▶ [TASK BRIEF]: After finding the line with "camera: 55 degrees right, 10 degrees down" in the entries below, retype exactly each line from there through the line with "replaced | spaceship/white", including that final line.

▶ [RECORDS PROVIDED]:
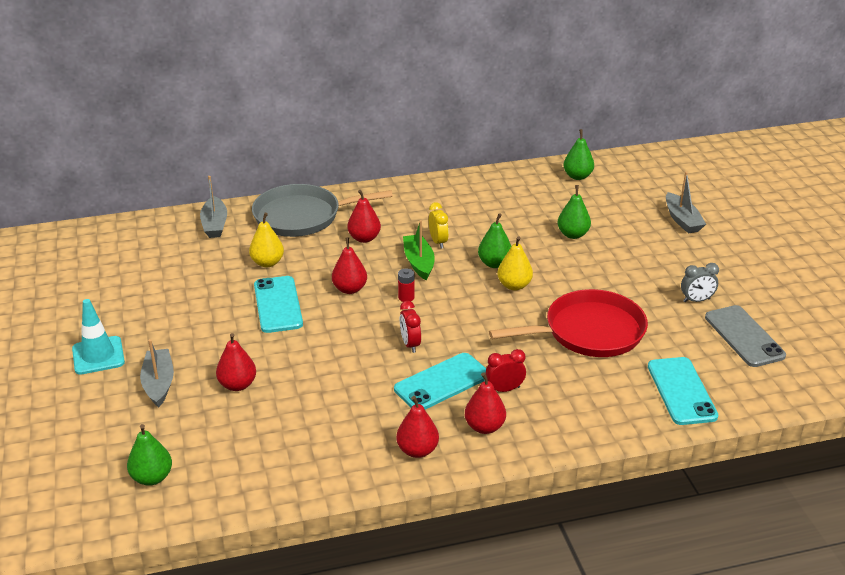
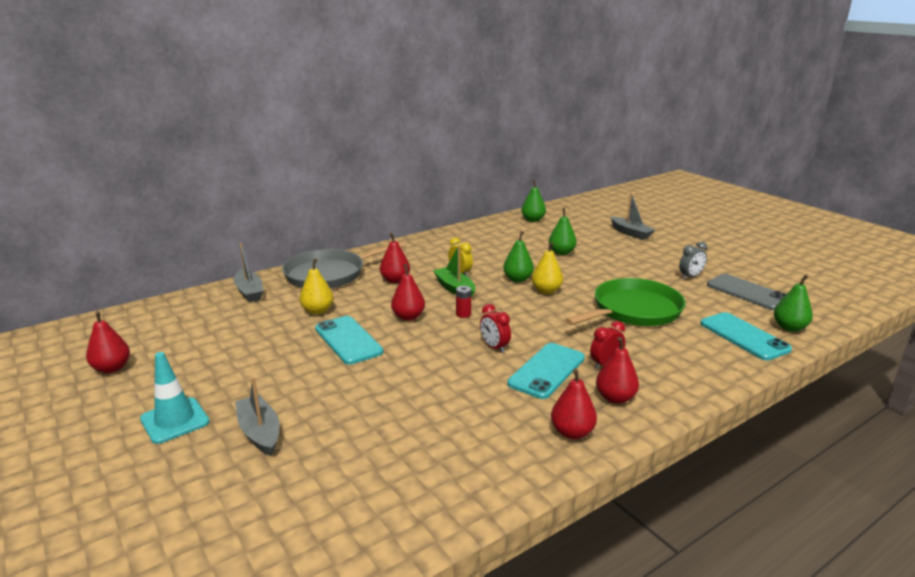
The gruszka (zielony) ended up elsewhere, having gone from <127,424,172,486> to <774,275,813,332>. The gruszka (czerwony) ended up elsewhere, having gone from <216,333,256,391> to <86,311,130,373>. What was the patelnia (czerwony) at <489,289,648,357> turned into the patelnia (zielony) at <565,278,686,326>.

...

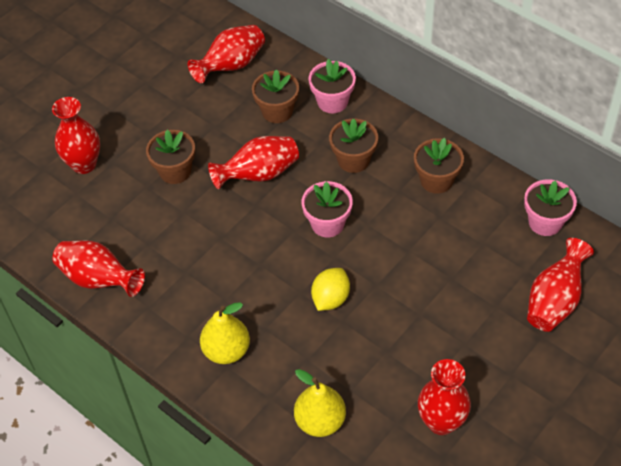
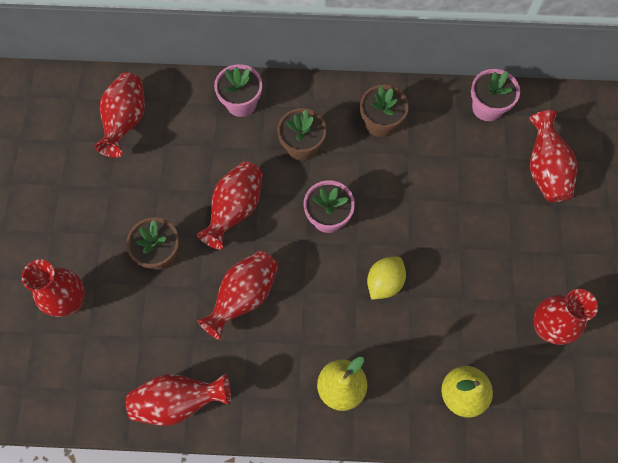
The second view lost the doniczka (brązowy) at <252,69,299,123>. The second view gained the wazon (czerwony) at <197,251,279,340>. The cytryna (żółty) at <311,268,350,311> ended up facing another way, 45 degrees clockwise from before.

==

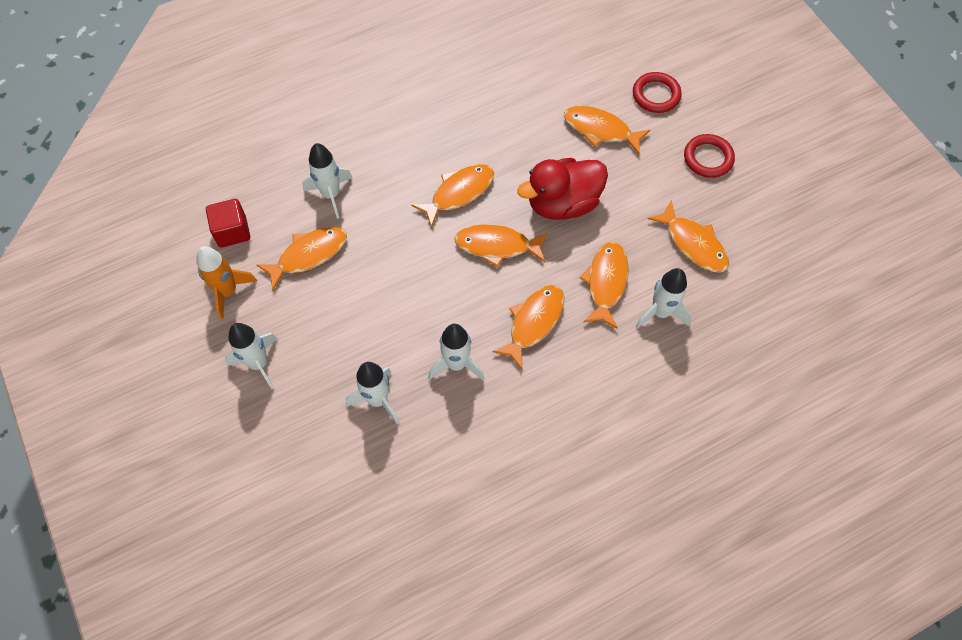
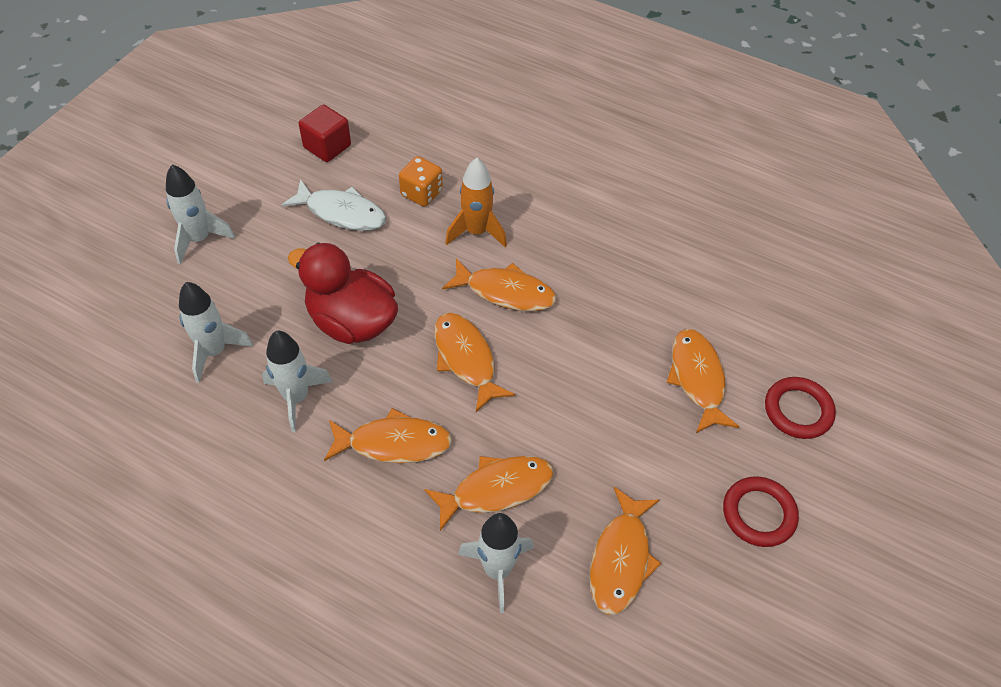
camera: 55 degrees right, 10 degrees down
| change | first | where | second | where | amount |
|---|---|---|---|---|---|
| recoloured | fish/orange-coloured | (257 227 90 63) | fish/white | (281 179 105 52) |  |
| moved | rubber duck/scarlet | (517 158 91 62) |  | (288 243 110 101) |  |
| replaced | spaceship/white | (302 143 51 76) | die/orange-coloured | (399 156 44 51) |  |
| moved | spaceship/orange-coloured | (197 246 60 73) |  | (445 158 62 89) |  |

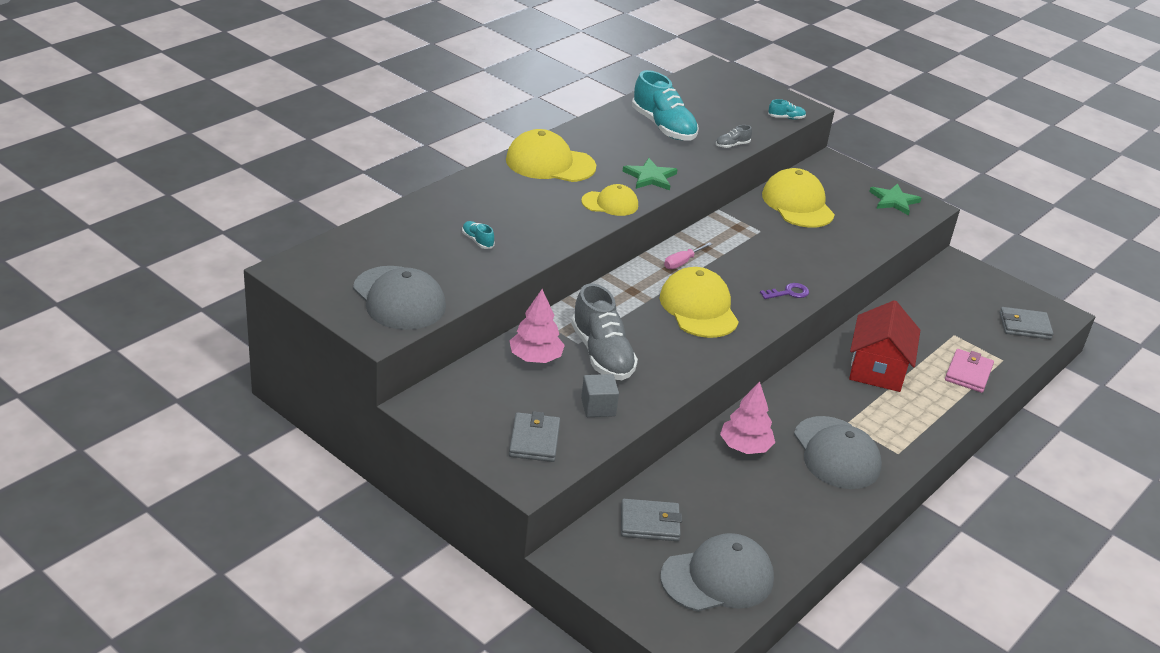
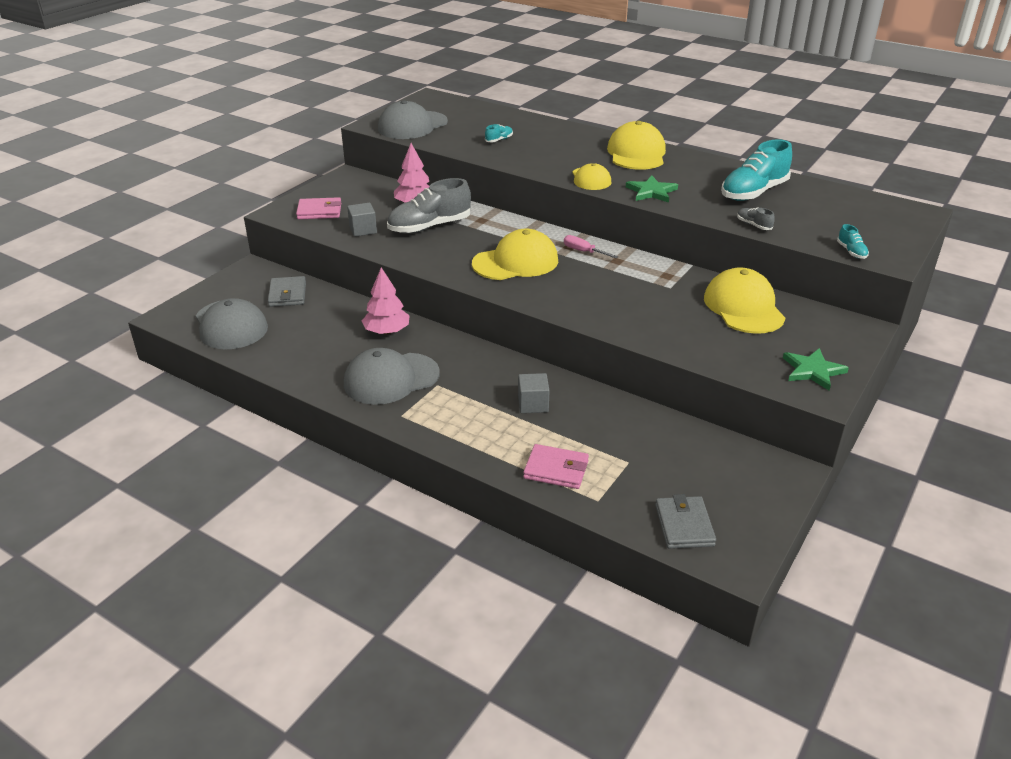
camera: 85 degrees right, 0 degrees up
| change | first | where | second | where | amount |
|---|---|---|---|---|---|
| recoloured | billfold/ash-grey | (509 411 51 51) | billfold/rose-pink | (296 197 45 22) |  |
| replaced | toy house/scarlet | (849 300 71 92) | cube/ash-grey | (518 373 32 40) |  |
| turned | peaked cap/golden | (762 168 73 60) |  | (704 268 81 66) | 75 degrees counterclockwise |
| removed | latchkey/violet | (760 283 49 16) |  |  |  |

▶ [ANSWER FOR THIS EXERCISE]:
camera: 55 degrees right, 10 degrees down
| change | first | where | second | where | amount |
|---|---|---|---|---|---|
| recoloured | fish/orange-coloured | (257 227 90 63) | fish/white | (281 179 105 52) |  |
| moved | rubber duck/scarlet | (517 158 91 62) |  | (288 243 110 101) |  |
| replaced | spaceship/white | (302 143 51 76) | die/orange-coloured | (399 156 44 51) |  |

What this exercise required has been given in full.